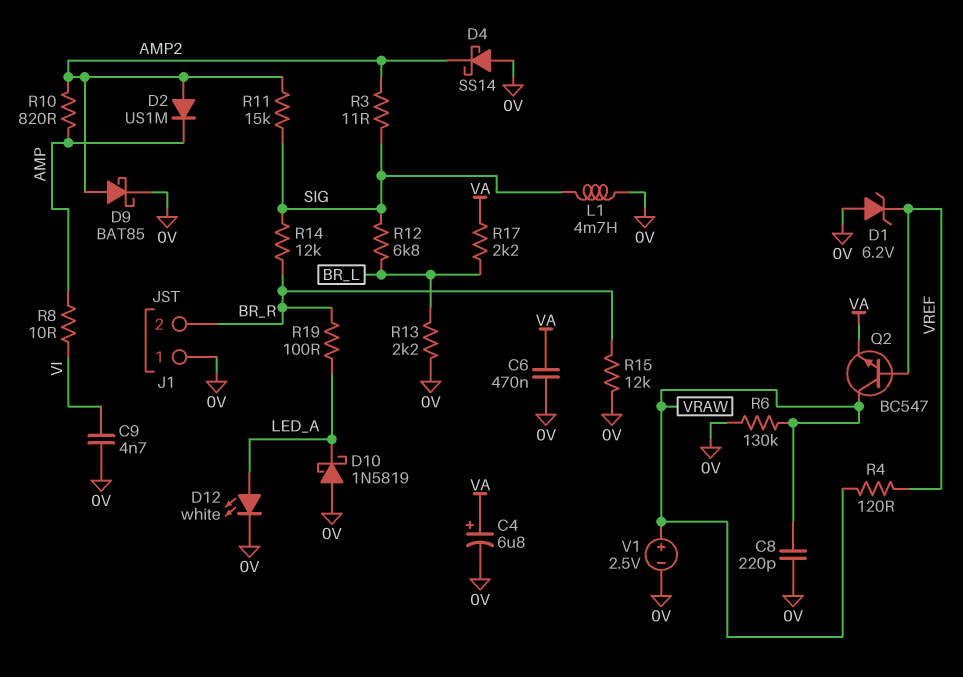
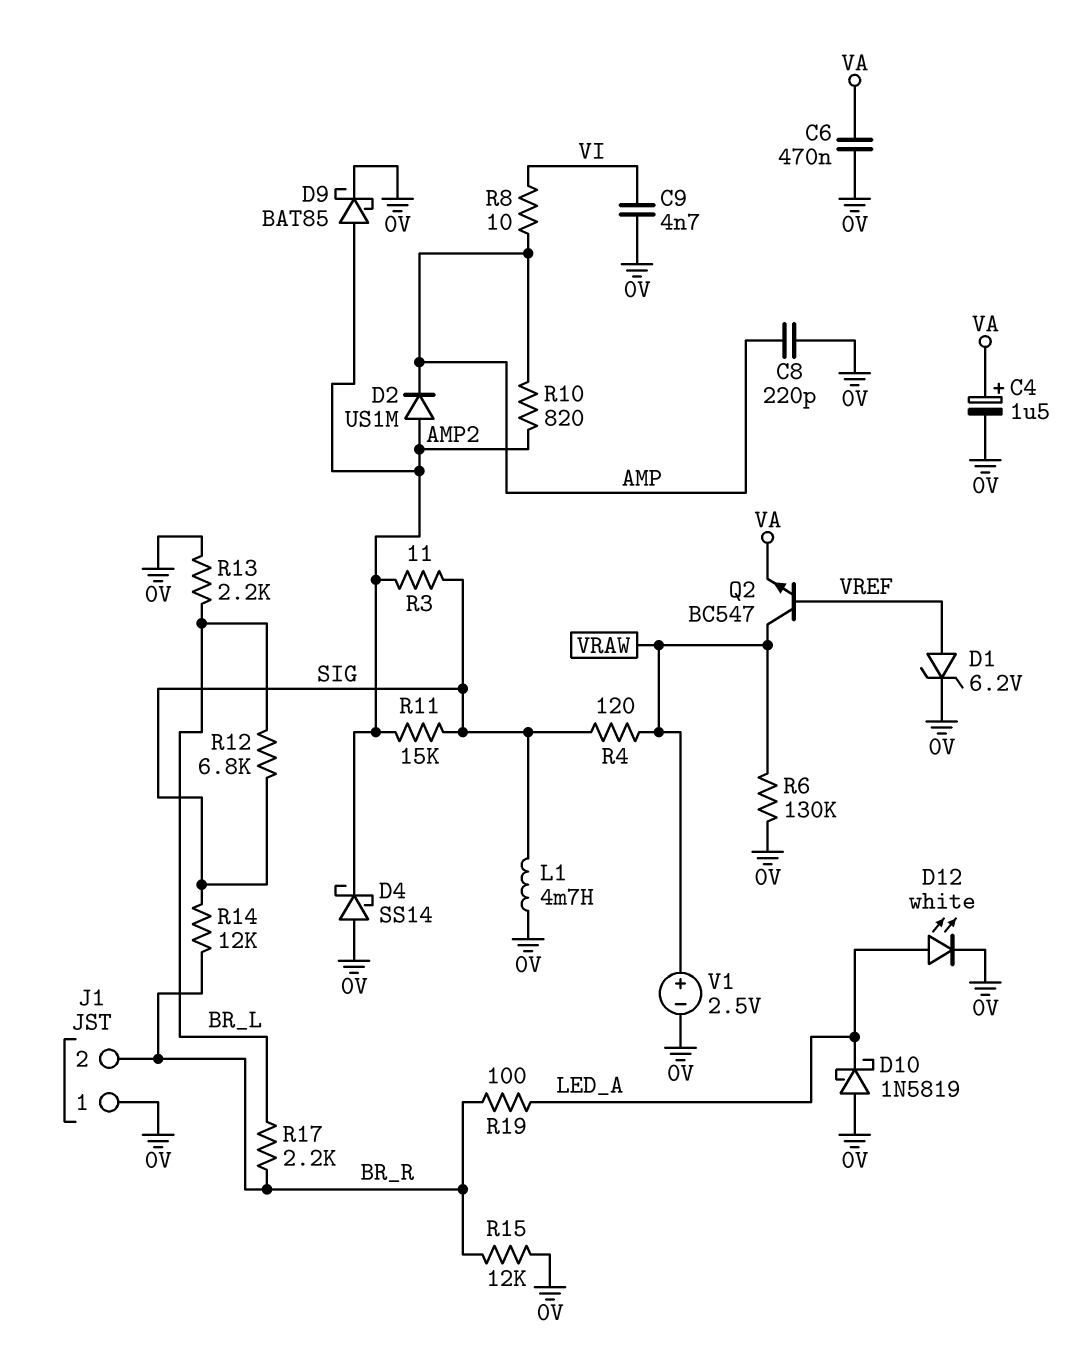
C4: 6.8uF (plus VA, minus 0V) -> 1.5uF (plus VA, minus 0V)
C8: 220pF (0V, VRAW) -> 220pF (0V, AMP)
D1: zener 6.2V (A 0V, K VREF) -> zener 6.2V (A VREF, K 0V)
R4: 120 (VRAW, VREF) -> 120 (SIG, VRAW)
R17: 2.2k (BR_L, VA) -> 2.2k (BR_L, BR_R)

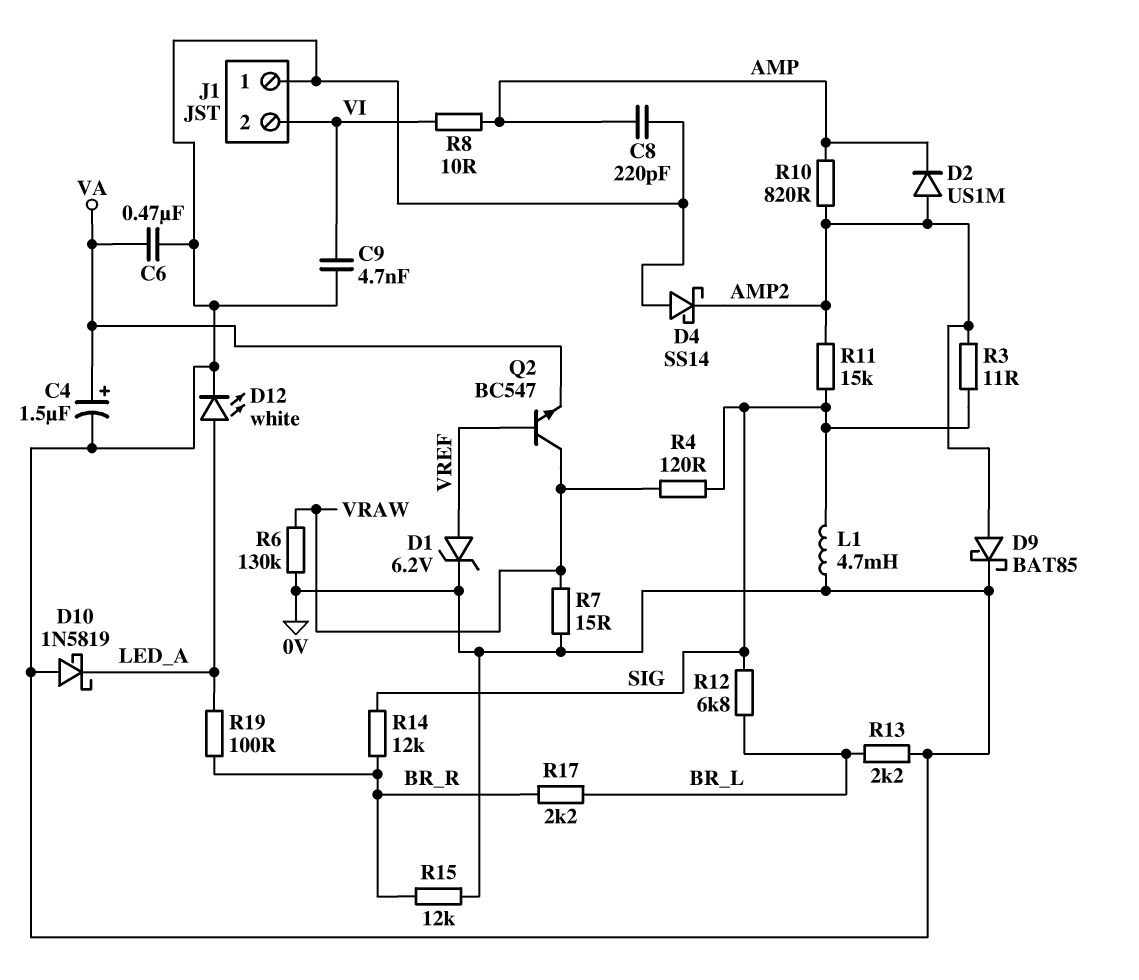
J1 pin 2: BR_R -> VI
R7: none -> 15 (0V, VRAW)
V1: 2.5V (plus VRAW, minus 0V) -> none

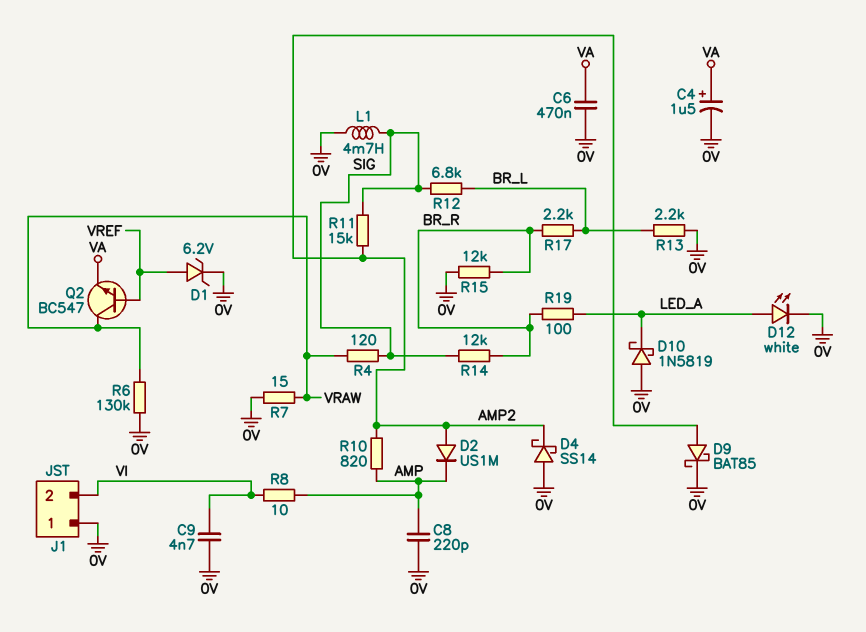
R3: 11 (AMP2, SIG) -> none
* * * * *
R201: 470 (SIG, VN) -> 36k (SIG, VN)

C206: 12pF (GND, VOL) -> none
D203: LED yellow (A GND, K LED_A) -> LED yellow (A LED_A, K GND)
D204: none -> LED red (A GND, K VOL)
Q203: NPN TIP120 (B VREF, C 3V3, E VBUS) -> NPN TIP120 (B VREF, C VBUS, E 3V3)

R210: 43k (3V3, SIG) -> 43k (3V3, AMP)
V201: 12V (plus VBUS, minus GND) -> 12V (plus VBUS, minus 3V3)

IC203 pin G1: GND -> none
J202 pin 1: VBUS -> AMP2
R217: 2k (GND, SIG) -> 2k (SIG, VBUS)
* * * * *
### WORK INSTRUCTION
Look above for the line with "C4: 6.8uF (plus" and the line with "R3: 11 (AMP2, SIG) -> none". Output those two and everything between them exactly, pictures excluded.

### RESPONSE FOR THIS EXERCISE
C4: 6.8uF (plus VA, minus 0V) -> 1.5uF (plus VA, minus 0V)
C8: 220pF (0V, VRAW) -> 220pF (0V, AMP)
D1: zener 6.2V (A 0V, K VREF) -> zener 6.2V (A VREF, K 0V)
R4: 120 (VRAW, VREF) -> 120 (SIG, VRAW)
R17: 2.2k (BR_L, VA) -> 2.2k (BR_L, BR_R)

J1 pin 2: BR_R -> VI
R7: none -> 15 (0V, VRAW)
V1: 2.5V (plus VRAW, minus 0V) -> none

R3: 11 (AMP2, SIG) -> none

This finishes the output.